WHAT YOU SHOULD DO: Pictures aside, copy exactly each line from the one that holds "[529, 224, 587, 268]" through the last line of the records below.

RECORDS FOR THE EXERCISE:
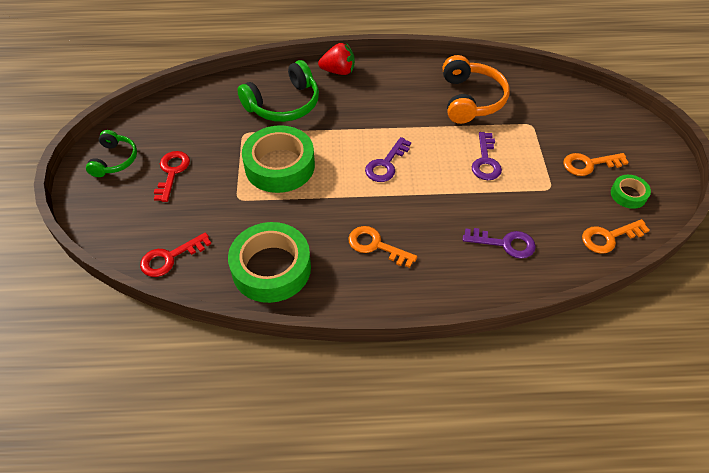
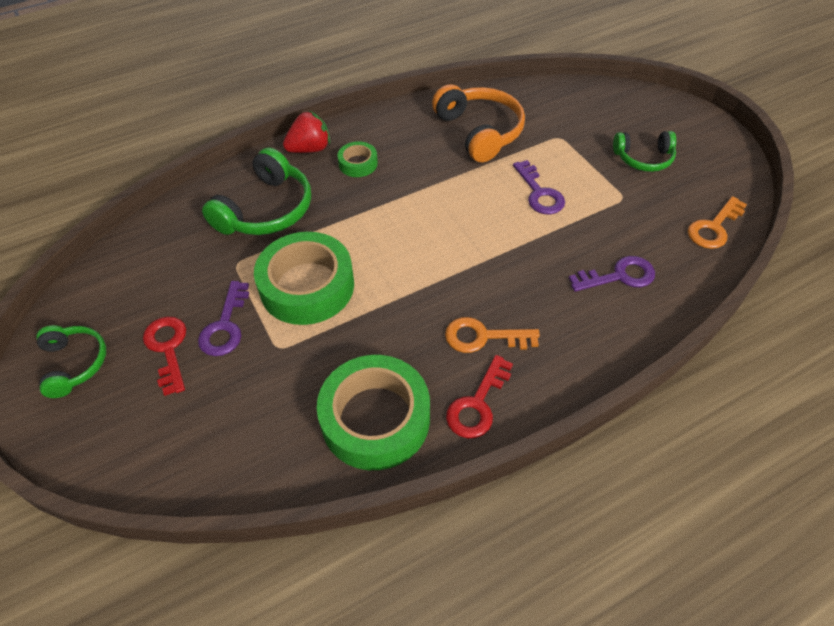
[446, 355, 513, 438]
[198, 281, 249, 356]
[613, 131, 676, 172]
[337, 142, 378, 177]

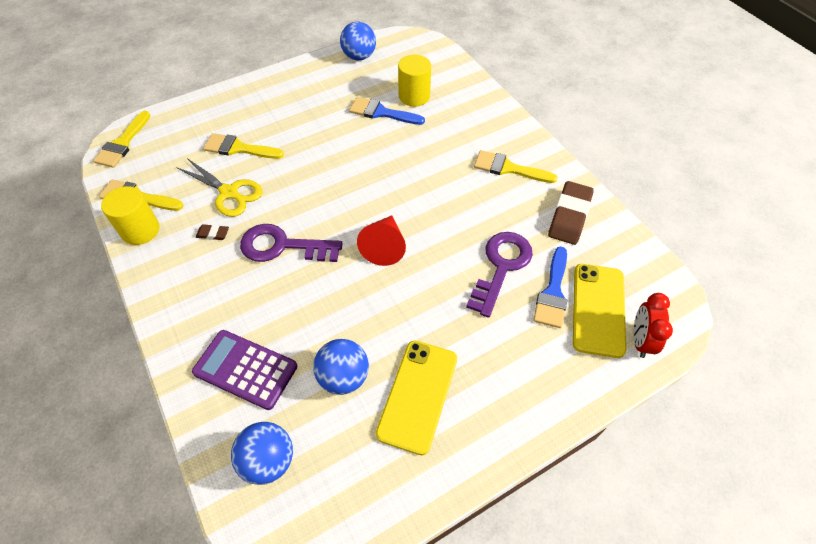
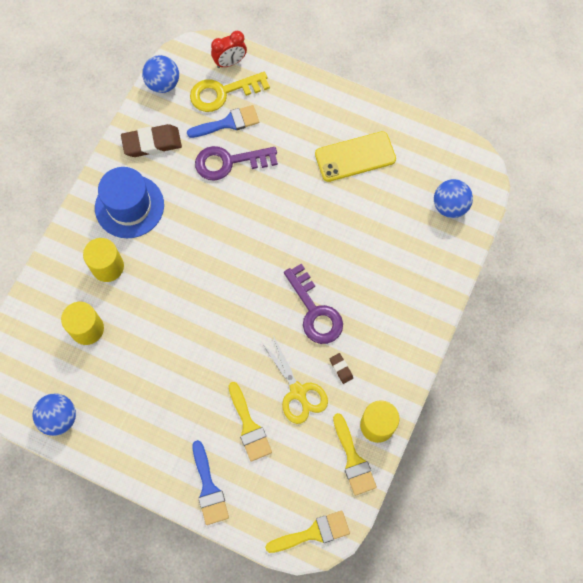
[261, 336, 328, 424]
[192, 330, 297, 410] (first image)
[142, 55, 179, 93]
[193, 440, 229, 525]
[357, 216, 406, 266] (first image)
[95, 167, 164, 238]
[190, 72, 270, 112]
[83, 238, 124, 282]

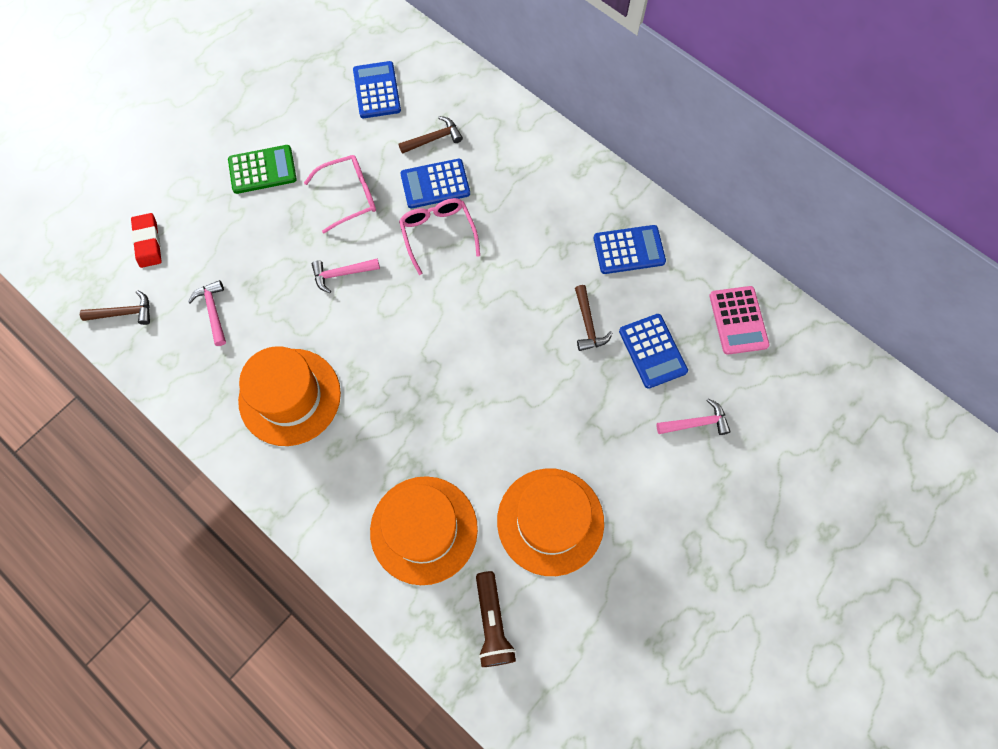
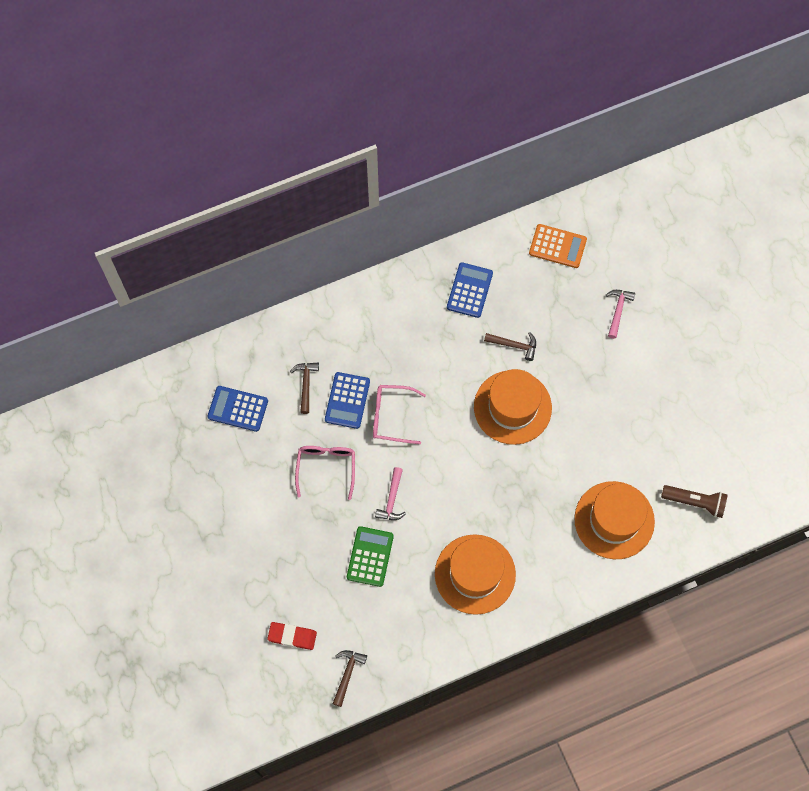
[188, 280, 226, 346] (first image)
[347, 526, 394, 587]
[474, 369, 552, 445]
[619, 314, 688, 389] (first image)
[529, 224, 587, 268]

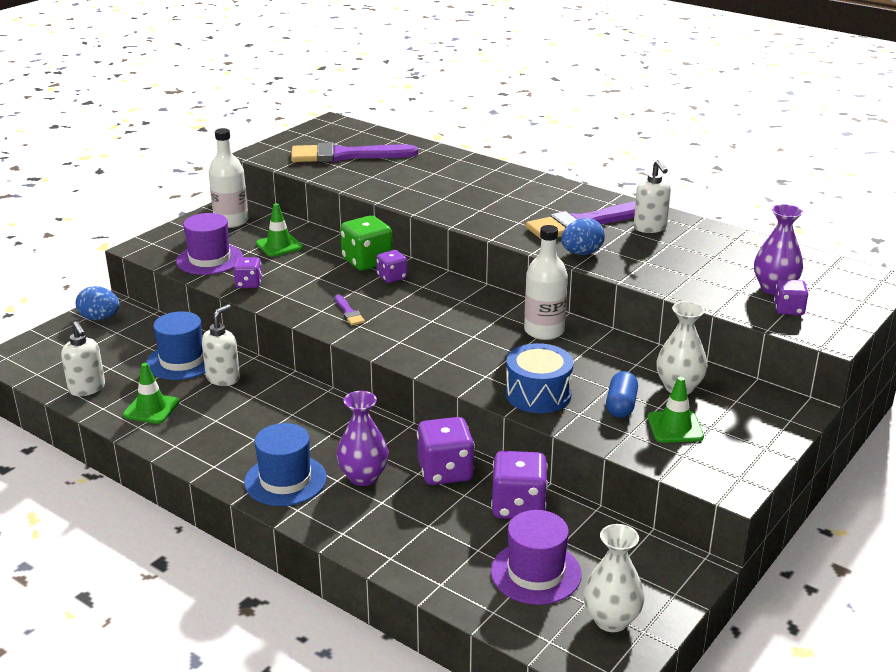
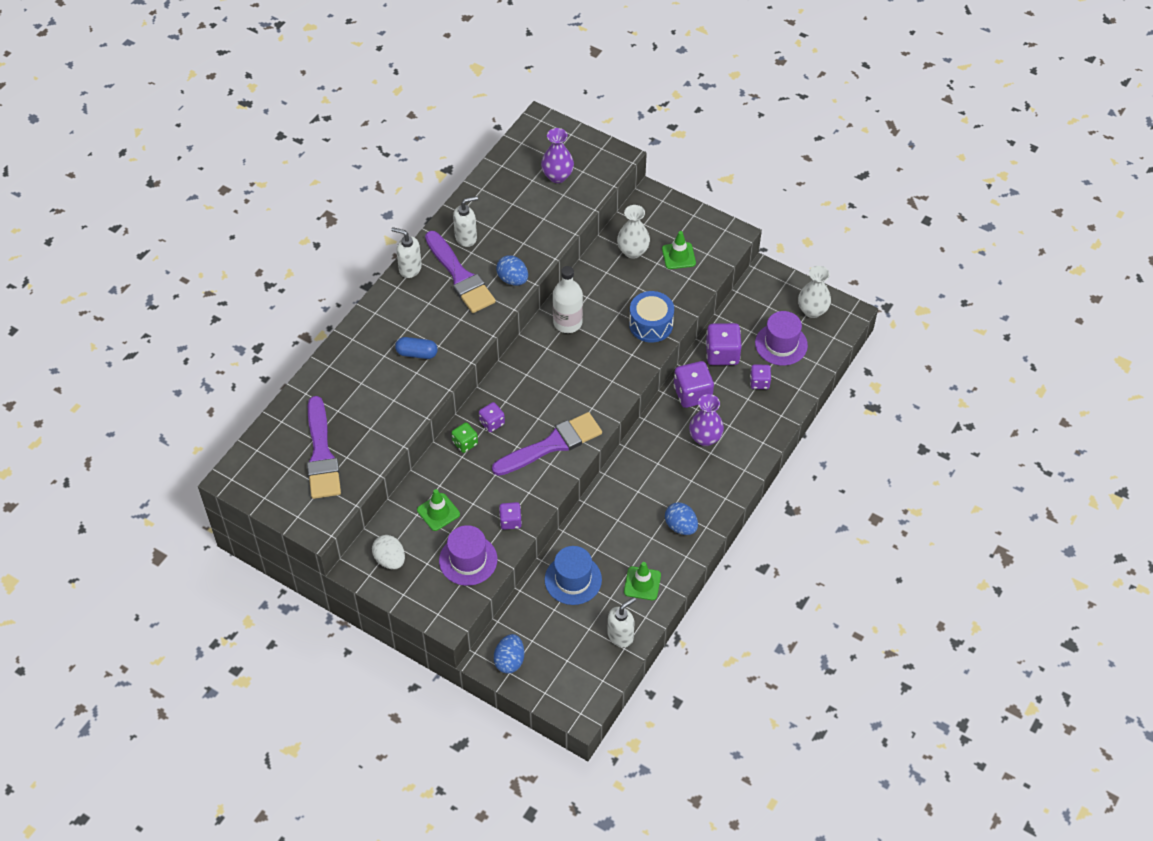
[391, 227, 422, 278]
[372, 535, 405, 569]
[244, 423, 327, 506] (first image)
[492, 412, 602, 476]
[451, 422, 478, 453]
[395, 337, 438, 359]
[750, 364, 771, 389]
[665, 502, 698, 535]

SOLUTION FOR THIS TASK:
[529, 224, 587, 268]

[391, 227, 422, 278]
[372, 535, 405, 569]
[244, 423, 327, 506] (first image)
[492, 412, 602, 476]
[451, 422, 478, 453]
[395, 337, 438, 359]
[750, 364, 771, 389]
[665, 502, 698, 535]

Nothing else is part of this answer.